What you should do: Only certain lines below are wanted: those starting at the line containing "gray semicircle: moved 2 px down" and ending at the line containing "brown star: moved 7 px right, 3 px up", both included, each retyped exactly.

Data provided:
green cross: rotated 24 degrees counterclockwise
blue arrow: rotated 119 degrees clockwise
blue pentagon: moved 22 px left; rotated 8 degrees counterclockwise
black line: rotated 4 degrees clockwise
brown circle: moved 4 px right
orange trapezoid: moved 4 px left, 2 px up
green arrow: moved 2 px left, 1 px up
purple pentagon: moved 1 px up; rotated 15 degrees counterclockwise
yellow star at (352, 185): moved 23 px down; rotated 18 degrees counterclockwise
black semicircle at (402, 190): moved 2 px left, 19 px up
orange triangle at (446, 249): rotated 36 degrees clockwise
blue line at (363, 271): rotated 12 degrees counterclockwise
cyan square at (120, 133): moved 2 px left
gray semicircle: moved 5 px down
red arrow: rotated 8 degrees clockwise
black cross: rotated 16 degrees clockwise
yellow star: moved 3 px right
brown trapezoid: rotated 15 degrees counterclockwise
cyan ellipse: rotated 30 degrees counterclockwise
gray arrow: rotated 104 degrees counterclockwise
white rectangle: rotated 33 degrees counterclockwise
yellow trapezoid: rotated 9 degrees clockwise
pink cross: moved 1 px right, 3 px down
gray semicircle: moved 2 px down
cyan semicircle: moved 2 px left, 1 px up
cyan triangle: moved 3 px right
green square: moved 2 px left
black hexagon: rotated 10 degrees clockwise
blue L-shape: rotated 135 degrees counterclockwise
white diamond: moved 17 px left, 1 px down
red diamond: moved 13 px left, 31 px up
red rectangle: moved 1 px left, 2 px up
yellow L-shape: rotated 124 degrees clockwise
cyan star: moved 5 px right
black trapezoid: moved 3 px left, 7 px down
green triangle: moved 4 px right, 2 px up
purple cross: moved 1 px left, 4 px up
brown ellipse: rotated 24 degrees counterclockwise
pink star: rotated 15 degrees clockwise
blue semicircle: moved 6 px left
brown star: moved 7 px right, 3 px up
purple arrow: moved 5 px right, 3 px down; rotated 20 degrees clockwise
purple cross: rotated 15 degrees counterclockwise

Your response:
gray semicircle: moved 2 px down
cyan semicircle: moved 2 px left, 1 px up
cyan triangle: moved 3 px right
green square: moved 2 px left
black hexagon: rotated 10 degrees clockwise
blue L-shape: rotated 135 degrees counterclockwise
white diamond: moved 17 px left, 1 px down
red diamond: moved 13 px left, 31 px up
red rectangle: moved 1 px left, 2 px up
yellow L-shape: rotated 124 degrees clockwise
cyan star: moved 5 px right
black trapezoid: moved 3 px left, 7 px down
green triangle: moved 4 px right, 2 px up
purple cross: moved 1 px left, 4 px up
brown ellipse: rotated 24 degrees counterclockwise
pink star: rotated 15 degrees clockwise
blue semicircle: moved 6 px left
brown star: moved 7 px right, 3 px up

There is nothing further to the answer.